[Spatial object tracking data]
■ ■ ■

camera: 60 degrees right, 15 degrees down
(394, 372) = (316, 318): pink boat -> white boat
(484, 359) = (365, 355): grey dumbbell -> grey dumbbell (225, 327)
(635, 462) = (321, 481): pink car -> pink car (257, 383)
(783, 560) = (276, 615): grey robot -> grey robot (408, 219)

■ ■ ■

§ Activity: Give an exact transcription of the data shown above.

§ Answer area:
camera: 60 degrees right, 15 degrees down
(394, 372) = (316, 318): pink boat -> white boat
(484, 359) = (365, 355): grey dumbbell -> grey dumbbell (225, 327)
(635, 462) = (321, 481): pink car -> pink car (257, 383)
(783, 560) = (276, 615): grey robot -> grey robot (408, 219)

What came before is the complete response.